Stored entries
------------------------------------
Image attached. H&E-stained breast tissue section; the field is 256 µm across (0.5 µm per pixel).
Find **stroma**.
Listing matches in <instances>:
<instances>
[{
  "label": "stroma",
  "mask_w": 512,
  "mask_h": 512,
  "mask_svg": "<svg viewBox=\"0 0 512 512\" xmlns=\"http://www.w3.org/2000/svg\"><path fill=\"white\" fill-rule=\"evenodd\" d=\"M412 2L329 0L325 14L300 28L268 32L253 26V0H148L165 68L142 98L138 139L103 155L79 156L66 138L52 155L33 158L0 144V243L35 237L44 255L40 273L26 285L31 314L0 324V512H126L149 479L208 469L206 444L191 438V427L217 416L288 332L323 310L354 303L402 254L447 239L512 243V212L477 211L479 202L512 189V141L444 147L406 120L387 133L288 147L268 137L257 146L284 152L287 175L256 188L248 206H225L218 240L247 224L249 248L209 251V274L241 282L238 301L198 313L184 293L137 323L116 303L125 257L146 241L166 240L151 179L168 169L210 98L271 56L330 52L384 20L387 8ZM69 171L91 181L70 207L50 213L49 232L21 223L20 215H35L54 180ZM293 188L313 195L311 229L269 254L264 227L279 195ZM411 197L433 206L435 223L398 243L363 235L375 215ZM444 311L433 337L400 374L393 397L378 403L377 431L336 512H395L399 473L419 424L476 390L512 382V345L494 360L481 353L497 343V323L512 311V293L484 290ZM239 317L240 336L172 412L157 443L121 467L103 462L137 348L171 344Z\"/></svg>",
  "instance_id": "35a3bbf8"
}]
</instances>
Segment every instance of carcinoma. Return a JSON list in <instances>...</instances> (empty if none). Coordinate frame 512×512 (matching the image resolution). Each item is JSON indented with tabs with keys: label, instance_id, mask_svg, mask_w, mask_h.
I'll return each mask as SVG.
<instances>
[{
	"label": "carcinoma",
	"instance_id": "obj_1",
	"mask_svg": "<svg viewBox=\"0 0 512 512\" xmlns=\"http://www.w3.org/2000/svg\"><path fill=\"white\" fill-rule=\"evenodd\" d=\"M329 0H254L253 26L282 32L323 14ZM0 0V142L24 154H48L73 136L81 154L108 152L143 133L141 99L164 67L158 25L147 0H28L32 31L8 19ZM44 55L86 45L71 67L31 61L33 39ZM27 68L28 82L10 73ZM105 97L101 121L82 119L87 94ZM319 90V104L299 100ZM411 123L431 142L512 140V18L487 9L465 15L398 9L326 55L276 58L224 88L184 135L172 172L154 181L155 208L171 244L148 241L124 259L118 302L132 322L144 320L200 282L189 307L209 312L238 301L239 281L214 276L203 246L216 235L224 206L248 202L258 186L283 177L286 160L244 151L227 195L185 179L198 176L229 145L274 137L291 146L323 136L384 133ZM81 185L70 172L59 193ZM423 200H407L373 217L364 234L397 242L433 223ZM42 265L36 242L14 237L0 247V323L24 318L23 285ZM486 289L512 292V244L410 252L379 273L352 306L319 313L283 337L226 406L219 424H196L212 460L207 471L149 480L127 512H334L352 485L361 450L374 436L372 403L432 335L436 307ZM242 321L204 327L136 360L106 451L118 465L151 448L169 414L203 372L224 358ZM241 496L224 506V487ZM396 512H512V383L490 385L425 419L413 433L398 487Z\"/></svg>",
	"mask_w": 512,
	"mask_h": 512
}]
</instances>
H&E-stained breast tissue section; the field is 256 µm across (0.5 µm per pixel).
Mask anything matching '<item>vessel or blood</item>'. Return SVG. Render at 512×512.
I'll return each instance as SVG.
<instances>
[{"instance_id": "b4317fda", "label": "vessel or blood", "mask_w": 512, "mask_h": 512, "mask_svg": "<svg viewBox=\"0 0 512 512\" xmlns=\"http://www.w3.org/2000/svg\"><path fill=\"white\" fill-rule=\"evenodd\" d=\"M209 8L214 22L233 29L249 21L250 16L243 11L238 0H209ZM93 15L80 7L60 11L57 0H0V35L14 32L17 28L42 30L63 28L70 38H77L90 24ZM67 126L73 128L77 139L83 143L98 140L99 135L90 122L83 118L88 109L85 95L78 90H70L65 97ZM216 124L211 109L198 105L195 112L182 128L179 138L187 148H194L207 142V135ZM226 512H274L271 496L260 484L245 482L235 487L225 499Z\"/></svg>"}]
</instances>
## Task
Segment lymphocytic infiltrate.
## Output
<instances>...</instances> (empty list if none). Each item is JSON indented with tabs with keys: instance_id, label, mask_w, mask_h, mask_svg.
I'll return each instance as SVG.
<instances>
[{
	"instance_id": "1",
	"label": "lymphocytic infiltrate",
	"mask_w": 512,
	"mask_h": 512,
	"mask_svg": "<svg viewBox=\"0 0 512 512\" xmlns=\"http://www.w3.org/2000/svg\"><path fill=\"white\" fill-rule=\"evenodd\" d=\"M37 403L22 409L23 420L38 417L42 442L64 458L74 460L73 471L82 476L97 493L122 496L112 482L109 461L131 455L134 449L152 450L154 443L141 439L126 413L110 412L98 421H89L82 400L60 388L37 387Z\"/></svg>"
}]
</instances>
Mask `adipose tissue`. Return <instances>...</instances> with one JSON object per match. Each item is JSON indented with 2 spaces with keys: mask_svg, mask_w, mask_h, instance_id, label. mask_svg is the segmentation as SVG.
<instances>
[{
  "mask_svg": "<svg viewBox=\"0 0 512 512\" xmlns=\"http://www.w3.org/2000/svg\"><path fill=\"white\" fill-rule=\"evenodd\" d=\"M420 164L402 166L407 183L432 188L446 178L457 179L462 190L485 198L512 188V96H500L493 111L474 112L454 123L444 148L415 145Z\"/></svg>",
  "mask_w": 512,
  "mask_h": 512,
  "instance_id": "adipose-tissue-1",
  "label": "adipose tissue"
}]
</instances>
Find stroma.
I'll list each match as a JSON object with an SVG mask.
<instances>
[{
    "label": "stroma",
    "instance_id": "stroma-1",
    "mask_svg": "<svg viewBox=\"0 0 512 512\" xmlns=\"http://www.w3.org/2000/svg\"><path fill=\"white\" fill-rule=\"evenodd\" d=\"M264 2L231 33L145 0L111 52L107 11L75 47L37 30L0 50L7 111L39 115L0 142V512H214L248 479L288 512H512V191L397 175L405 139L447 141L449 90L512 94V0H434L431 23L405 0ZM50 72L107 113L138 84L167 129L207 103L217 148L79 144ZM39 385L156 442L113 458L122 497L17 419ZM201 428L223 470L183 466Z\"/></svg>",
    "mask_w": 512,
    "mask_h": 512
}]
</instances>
------------------------------------
TASK TO COMPLETE -> Reproduce the listing above word for word.

REPLY ->
Image attached. H&E-stained breast tissue section; the field is 256 µm across (0.5 µm per pixel).
Find **stroma**.
Listing matches in <instances>:
<instances>
[{
  "label": "stroma",
  "mask_w": 512,
  "mask_h": 512,
  "mask_svg": "<svg viewBox=\"0 0 512 512\" xmlns=\"http://www.w3.org/2000/svg\"><path fill=\"white\" fill-rule=\"evenodd\" d=\"M412 2L329 0L325 14L300 28L268 32L253 26V0H148L165 68L142 98L138 139L103 155L79 156L66 138L52 155L33 158L0 144V243L35 237L44 255L40 273L26 285L31 314L0 324V512H126L149 479L208 469L206 444L191 438V427L217 416L288 332L323 310L354 303L402 254L447 239L512 243V212L477 211L479 202L512 189V141L444 147L406 120L387 133L288 147L268 137L257 146L284 152L287 175L256 188L248 206H225L218 240L247 224L249 248L209 251V274L241 282L238 301L198 313L184 293L137 323L116 303L125 257L146 241L166 240L151 179L168 169L210 98L271 56L330 52L384 20L387 8ZM69 171L91 181L70 207L50 213L49 232L21 223L20 215H35L54 180ZM293 188L313 195L311 229L269 254L264 227L279 195ZM411 197L433 206L435 223L398 243L363 235L375 215ZM444 311L433 337L400 374L393 397L378 403L377 431L336 512H395L399 473L419 424L476 390L512 382V345L494 360L481 353L497 343V323L512 311V293L484 290ZM239 317L240 336L172 412L157 443L121 467L103 462L137 348L171 344Z\"/></svg>",
  "instance_id": "35a3bbf8"
}]
</instances>
Segment every instance of carcinoma. Return a JSON list in <instances>...</instances> (empty if none). Coordinate frame 512×512 (matching the image resolution). Each item is JSON indented with tabs with keys: label, instance_id, mask_svg, mask_w, mask_h.
I'll return each mask as SVG.
<instances>
[{
	"label": "carcinoma",
	"instance_id": "obj_1",
	"mask_svg": "<svg viewBox=\"0 0 512 512\" xmlns=\"http://www.w3.org/2000/svg\"><path fill=\"white\" fill-rule=\"evenodd\" d=\"M329 0H254L253 26L282 32L323 14ZM0 0V142L24 154H48L73 136L81 154L108 152L143 133L141 99L164 67L158 25L147 0H28L32 31L8 19ZM44 55L86 45L71 67L31 61L33 39ZM27 68L28 82L10 73ZM105 97L101 121L82 119L87 94ZM319 90V104L299 100ZM411 123L431 142L512 140V18L487 9L465 15L398 9L326 55L276 58L224 88L184 135L172 172L154 181L155 208L171 244L148 241L124 259L118 302L132 322L144 320L200 282L189 307L209 312L238 301L239 281L214 276L203 246L216 235L224 206L248 202L258 186L283 177L286 160L244 151L227 195L185 179L198 176L229 145L274 137L291 146L323 136L384 133ZM81 185L70 172L59 193ZM423 200H407L373 217L364 234L397 242L433 223ZM42 265L36 242L14 237L0 247V323L24 318L23 285ZM486 289L512 292V244L410 252L379 273L352 306L319 313L283 337L226 406L219 424H196L212 460L207 471L149 480L127 512H334L352 485L361 450L374 436L372 403L432 335L436 307ZM242 321L204 327L136 360L106 451L118 465L151 448L169 414L203 372L224 358ZM241 496L224 506V487ZM396 512H512V383L490 385L425 419L413 433L398 487Z\"/></svg>",
	"mask_w": 512,
	"mask_h": 512
}]
</instances>
H&E-stained breast tissue section; the field is 256 µm across (0.5 µm per pixel).
Mask anything matching '<item>vessel or blood</item>'. Return SVG. Render at 512×512.
I'll return each instance as SVG.
<instances>
[{"instance_id": "b4317fda", "label": "vessel or blood", "mask_w": 512, "mask_h": 512, "mask_svg": "<svg viewBox=\"0 0 512 512\" xmlns=\"http://www.w3.org/2000/svg\"><path fill=\"white\" fill-rule=\"evenodd\" d=\"M209 8L214 22L233 29L249 21L250 16L243 11L238 0H209ZM93 15L80 7L60 11L57 0H0V35L14 32L17 28L42 30L63 28L70 38H77L90 24ZM67 126L73 128L77 139L83 143L98 140L99 135L90 122L83 118L88 109L85 95L78 90H70L65 97ZM216 124L211 109L198 105L195 112L182 128L179 138L187 148H194L207 142V135ZM226 512H274L271 496L260 484L245 482L235 487L225 499Z\"/></svg>"}]
</instances>
## Task
Segment lymphocytic infiltrate.
## Output
<instances>...</instances> (empty list if none). Each item is JSON indented with tabs with keys: instance_id, label, mask_w, mask_h, mask_svg.
I'll return each instance as SVG.
<instances>
[{
	"instance_id": "1",
	"label": "lymphocytic infiltrate",
	"mask_w": 512,
	"mask_h": 512,
	"mask_svg": "<svg viewBox=\"0 0 512 512\" xmlns=\"http://www.w3.org/2000/svg\"><path fill=\"white\" fill-rule=\"evenodd\" d=\"M37 403L22 409L23 420L38 417L42 442L64 458L74 460L73 471L82 476L97 493L122 496L112 482L109 461L131 455L134 449L152 450L154 443L141 439L126 413L110 412L98 421H89L82 400L60 388L37 387Z\"/></svg>"
}]
</instances>
Mask `adipose tissue`. Return <instances>...</instances> with one JSON object per match. Each item is JSON indented with 2 spaces with keys: mask_svg, mask_w, mask_h, instance_id, label. mask_svg is the segmentation as SVG.
<instances>
[{
  "mask_svg": "<svg viewBox=\"0 0 512 512\" xmlns=\"http://www.w3.org/2000/svg\"><path fill=\"white\" fill-rule=\"evenodd\" d=\"M420 164L402 166L407 183L432 188L446 178L457 179L462 190L485 198L512 188V96H500L493 111L474 112L454 123L444 148L415 145Z\"/></svg>",
  "mask_w": 512,
  "mask_h": 512,
  "instance_id": "adipose-tissue-1",
  "label": "adipose tissue"
}]
</instances>
Find stroma.
I'll list each match as a JSON object with an SVG mask.
<instances>
[{
    "label": "stroma",
    "instance_id": "stroma-1",
    "mask_svg": "<svg viewBox=\"0 0 512 512\" xmlns=\"http://www.w3.org/2000/svg\"><path fill=\"white\" fill-rule=\"evenodd\" d=\"M264 2L231 33L145 0L111 52L107 11L75 47L37 30L0 50L7 111L39 115L0 142V512H214L248 479L288 512H512V191L397 175L405 139L447 141L449 90L512 94V0H434L431 23L405 0ZM50 72L107 113L138 84L167 129L207 103L217 148L79 144ZM39 385L156 442L113 458L122 497L17 419ZM201 428L223 470L183 466Z\"/></svg>",
    "mask_w": 512,
    "mask_h": 512
}]
</instances>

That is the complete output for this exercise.